* Source records:
★ ★ ★ ★ ★
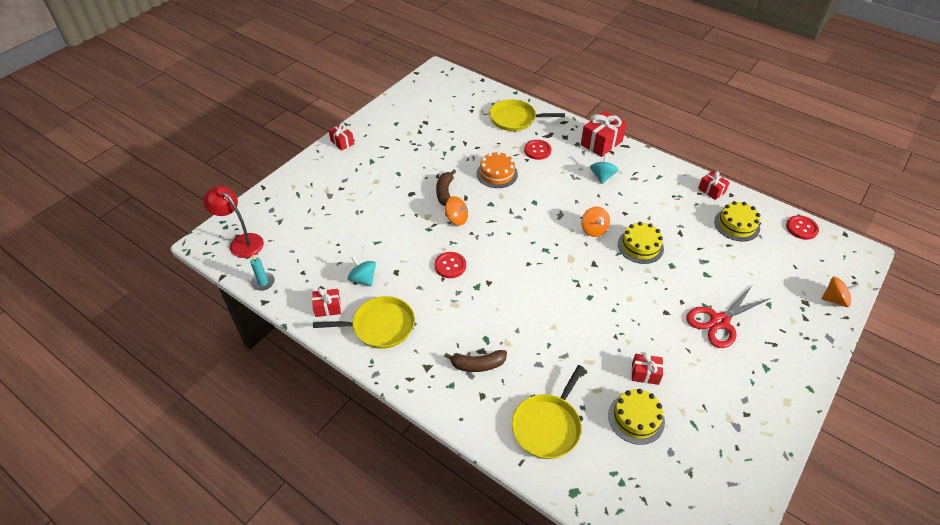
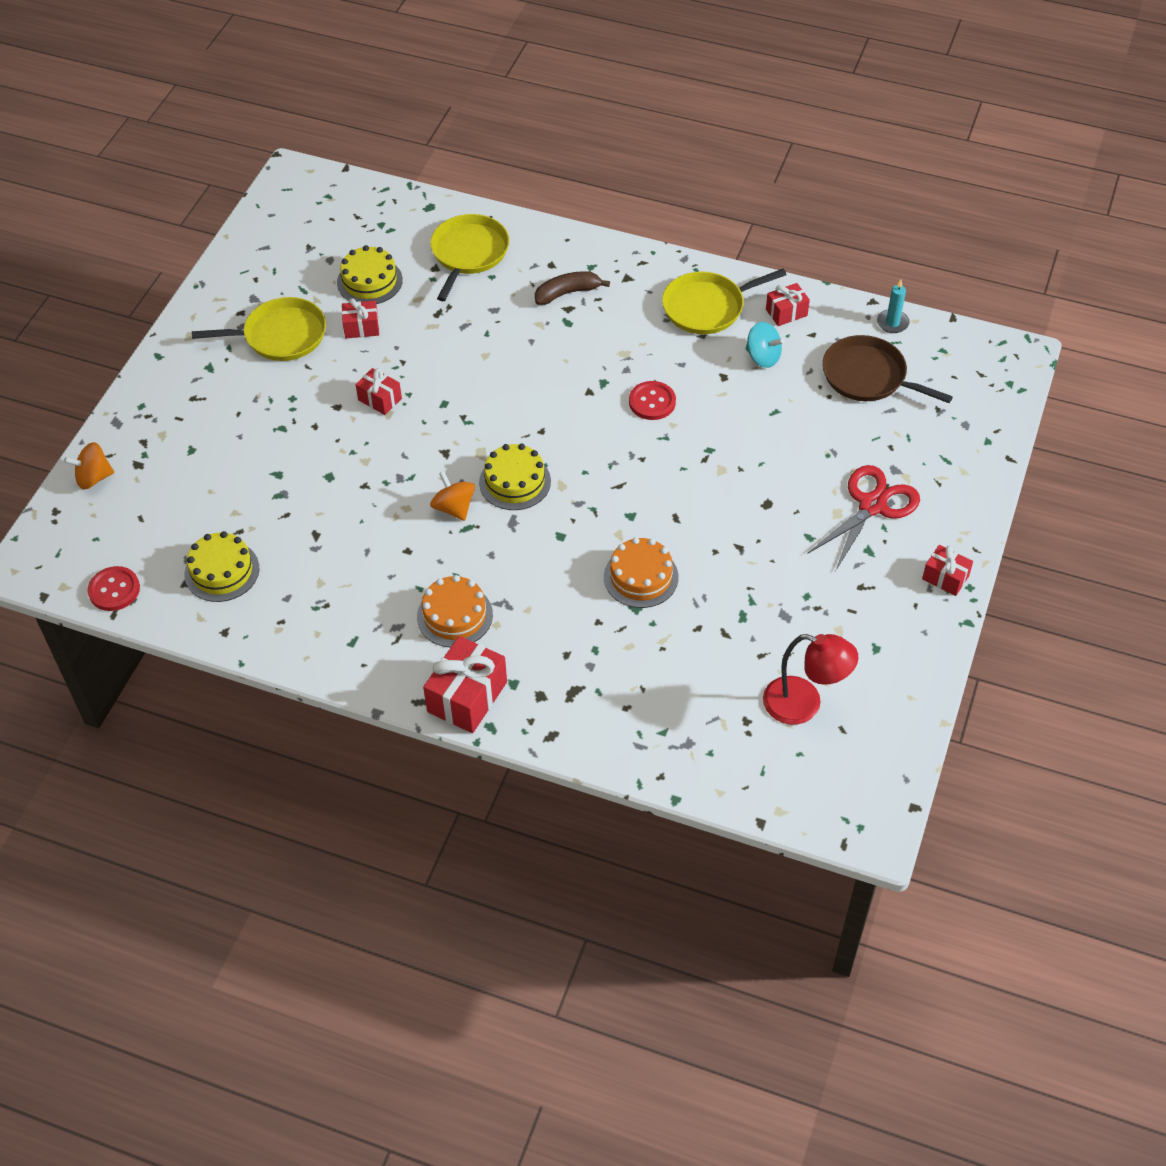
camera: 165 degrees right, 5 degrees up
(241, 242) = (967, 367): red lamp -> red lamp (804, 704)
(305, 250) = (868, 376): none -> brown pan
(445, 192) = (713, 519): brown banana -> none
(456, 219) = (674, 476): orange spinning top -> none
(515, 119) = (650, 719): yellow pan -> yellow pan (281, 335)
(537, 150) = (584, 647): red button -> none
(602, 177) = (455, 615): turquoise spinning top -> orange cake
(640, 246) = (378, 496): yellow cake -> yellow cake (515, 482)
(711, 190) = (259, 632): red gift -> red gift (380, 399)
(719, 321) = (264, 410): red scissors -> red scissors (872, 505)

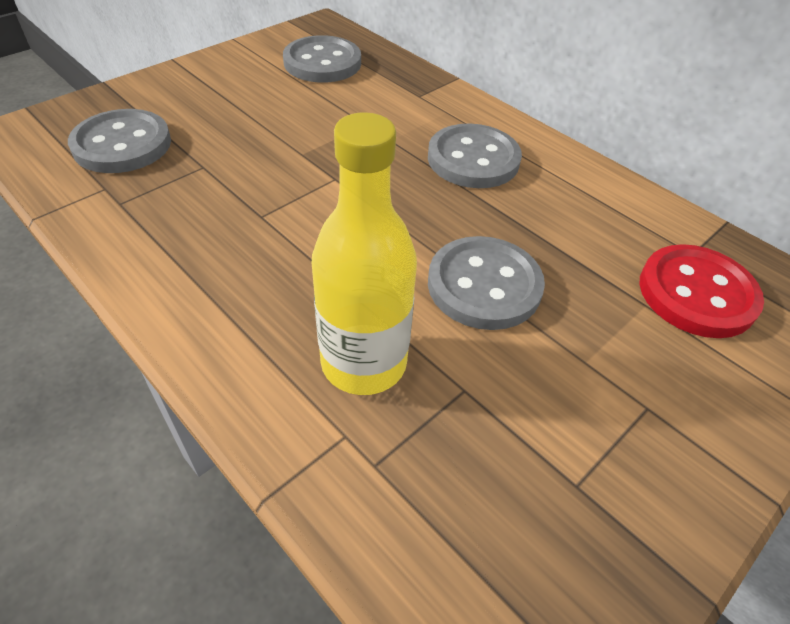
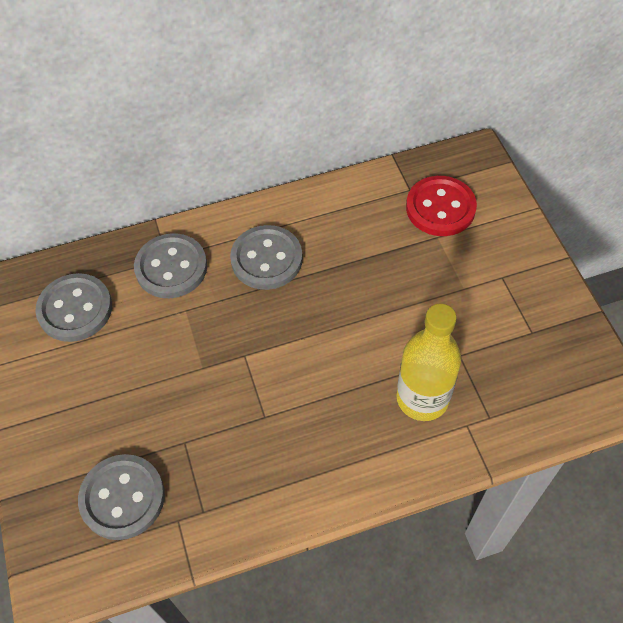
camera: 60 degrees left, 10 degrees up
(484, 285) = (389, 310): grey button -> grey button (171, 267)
★ ★ ★ ★ ★
* Assignment:
All that is needed is an exact copy of the lines from the top of the entries through the line containing "(719, 321) = (264, 410): red", pictures left out.

* Answer box:
camera: 165 degrees right, 5 degrees up
(241, 242) = (967, 367): red lamp -> red lamp (804, 704)
(305, 250) = (868, 376): none -> brown pan
(445, 192) = (713, 519): brown banana -> none
(456, 219) = (674, 476): orange spinning top -> none
(515, 119) = (650, 719): yellow pan -> yellow pan (281, 335)
(537, 150) = (584, 647): red button -> none
(602, 177) = (455, 615): turquoise spinning top -> orange cake
(640, 246) = (378, 496): yellow cake -> yellow cake (515, 482)
(711, 190) = (259, 632): red gift -> red gift (380, 399)
(719, 321) = (264, 410): red scissors -> red scissors (872, 505)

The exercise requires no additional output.